*Synthetic geometry scene data:*
++++++++++++++++++++
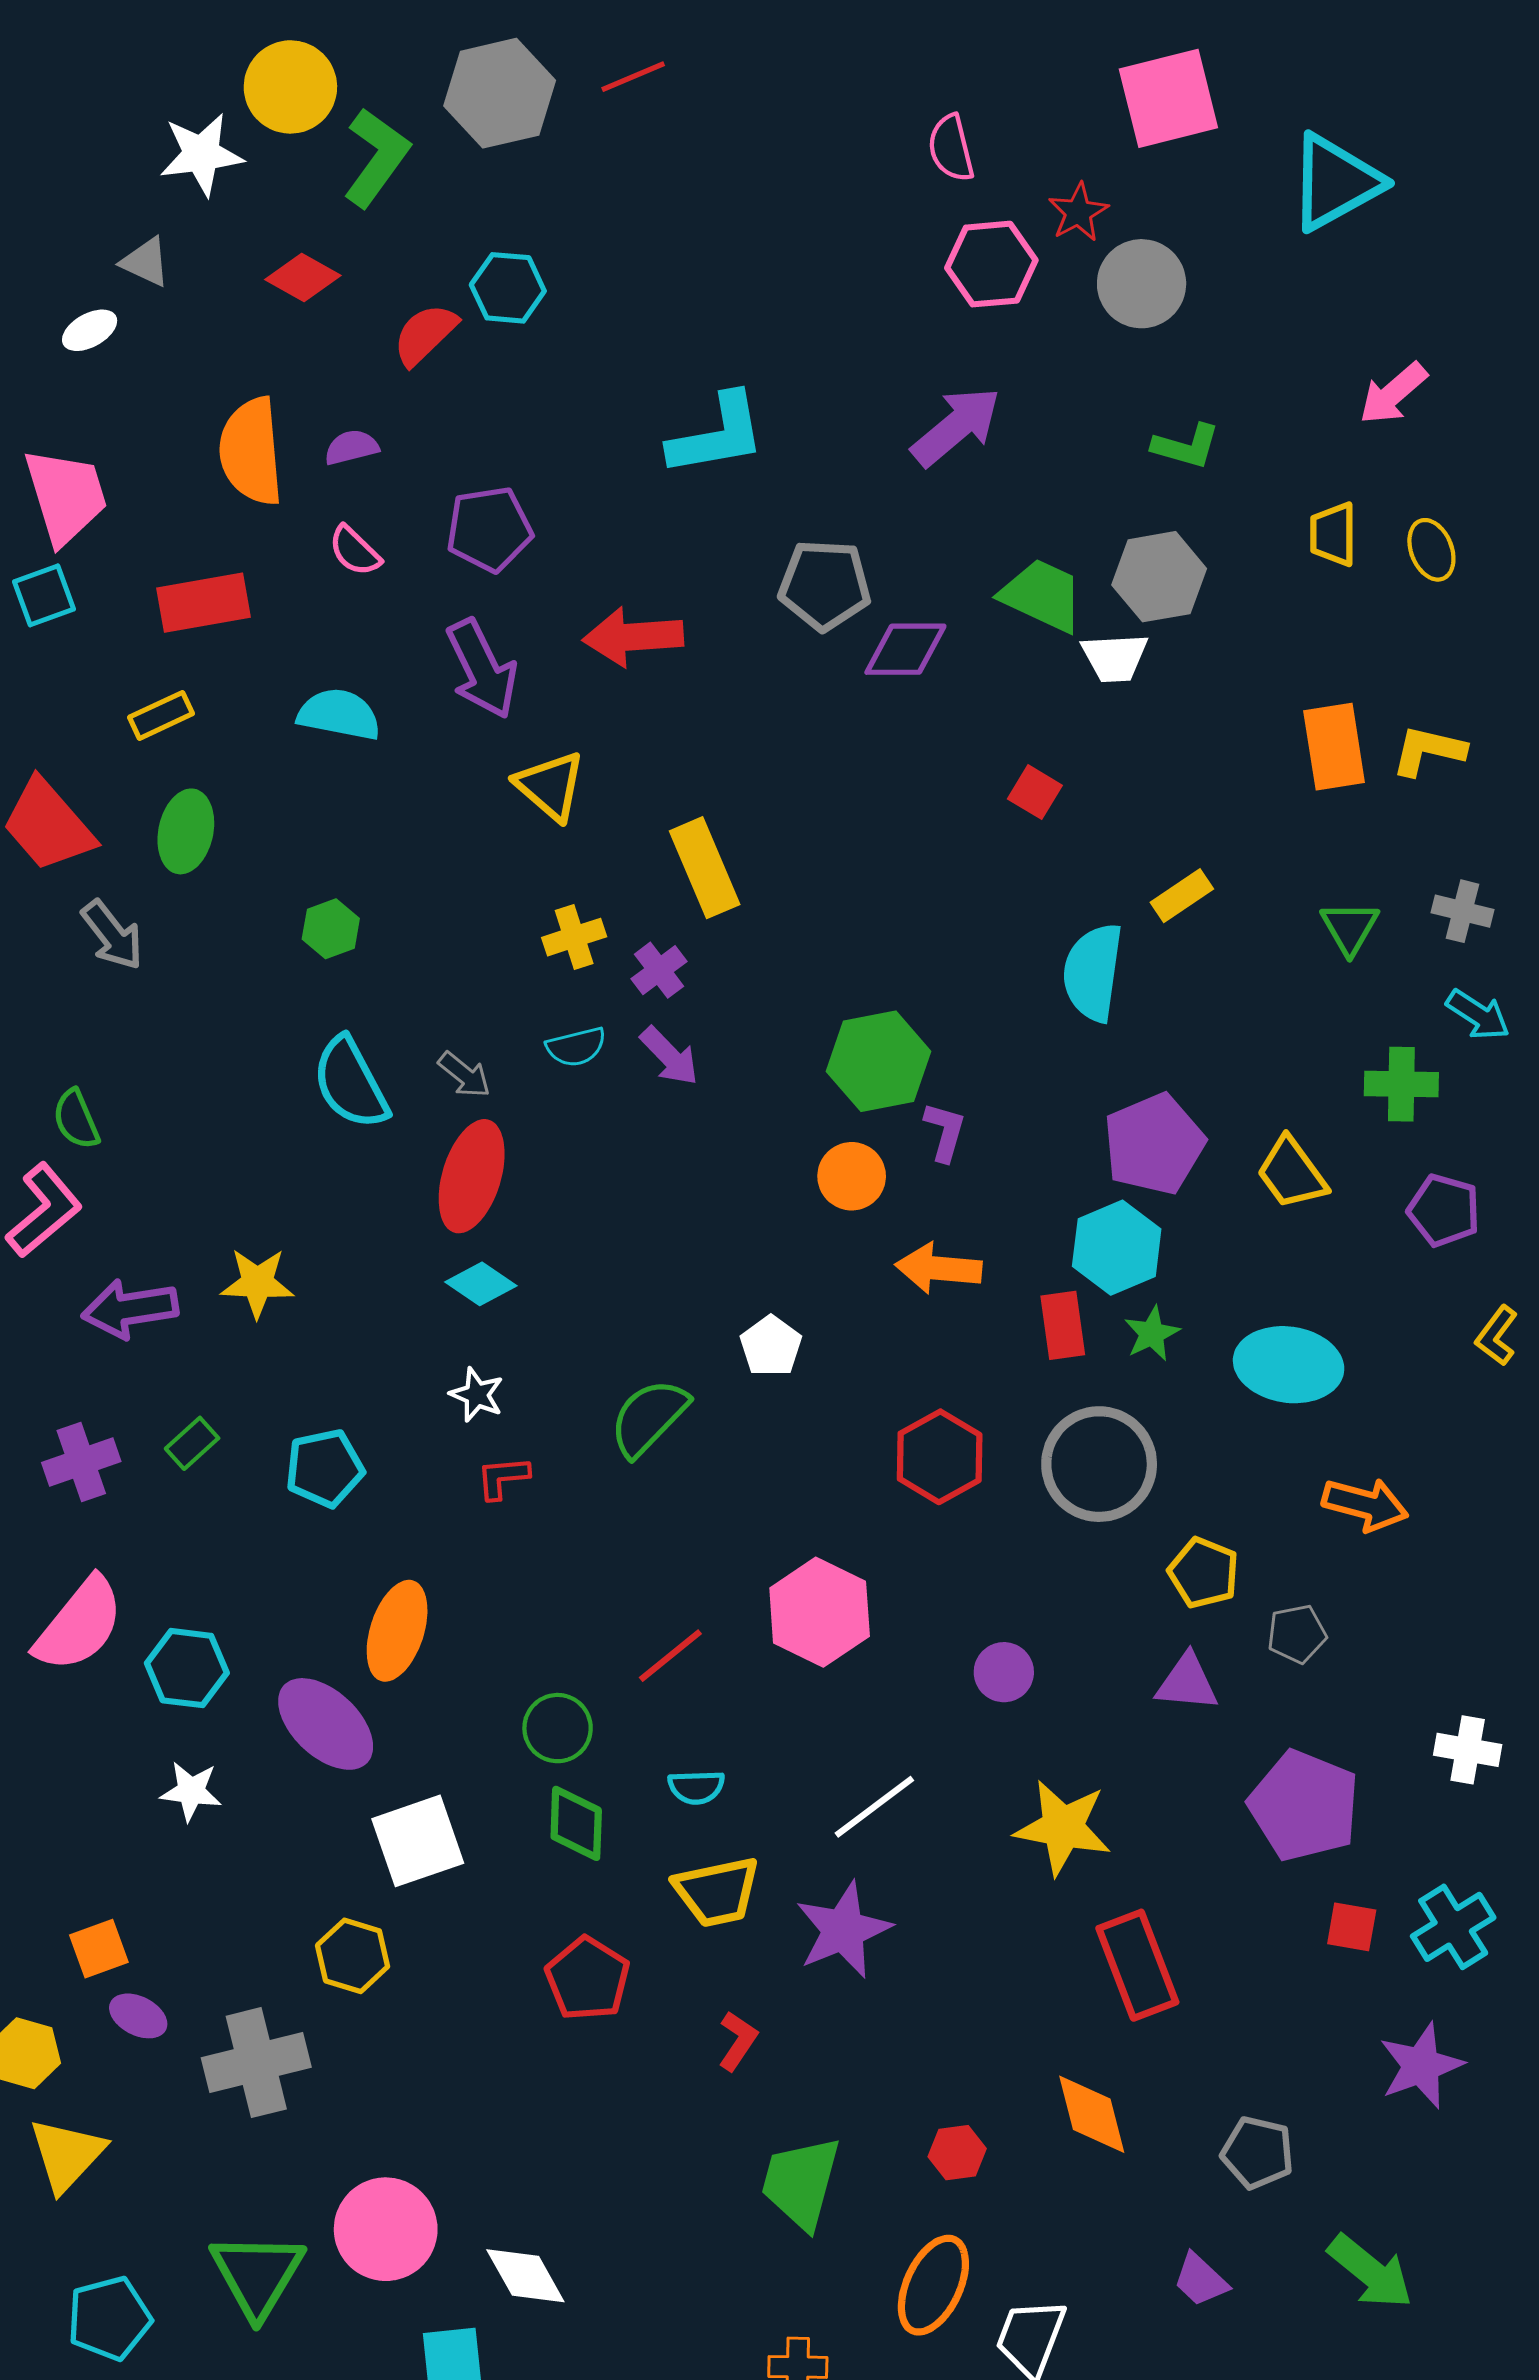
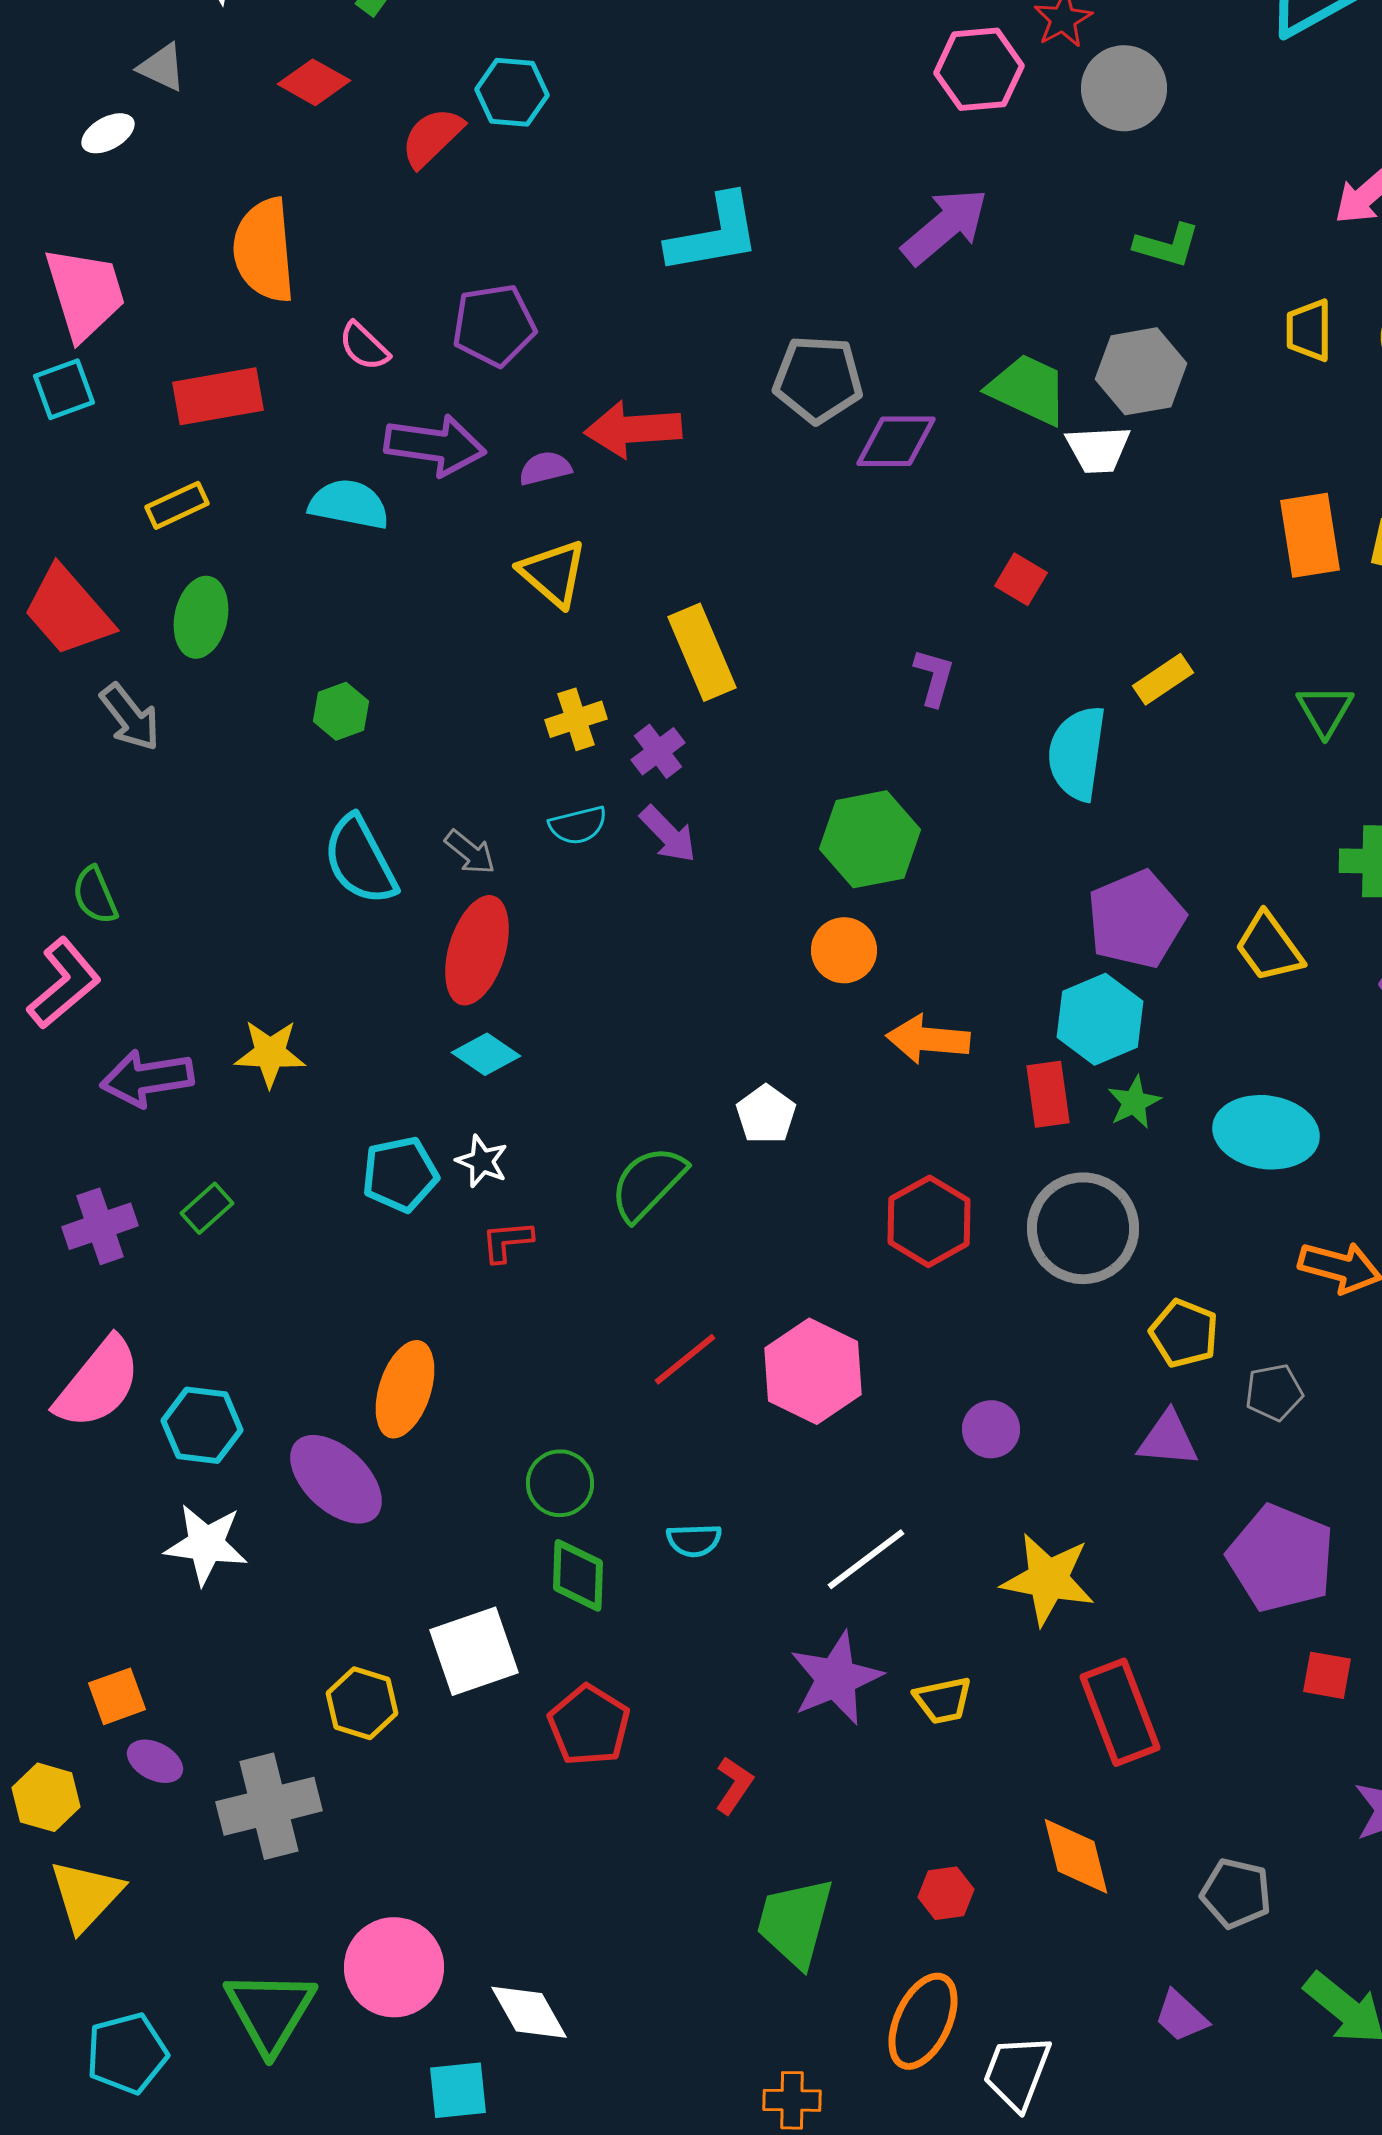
purple semicircle: (352, 447) -> (545, 468), moved
purple arrow: (482, 669) -> (435, 445), moved, turned -56
purple L-shape: (945, 1132) -> (934, 677), moved
cyan pentagon: (325, 1468) -> (400, 1174), moved
red line: (670, 1656) -> (685, 1359), moved
white star: (191, 1791) -> (206, 1544), size x1.4
white square: (418, 1841) -> (474, 1651), moved
yellow trapezoid: (717, 1892) -> (943, 1700), moved, size x0.7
++++++++++++++++++++
*EXERCISE PROMPT:* All lines from the one containing "white star: (191, 1791)" to the last line above should be reproduced exactly, and no other lines should be given.

*OUTPUT OF THE EXERCISE:*
white star: (191, 1791) -> (206, 1544), size x1.4
white square: (418, 1841) -> (474, 1651), moved
yellow trapezoid: (717, 1892) -> (943, 1700), moved, size x0.7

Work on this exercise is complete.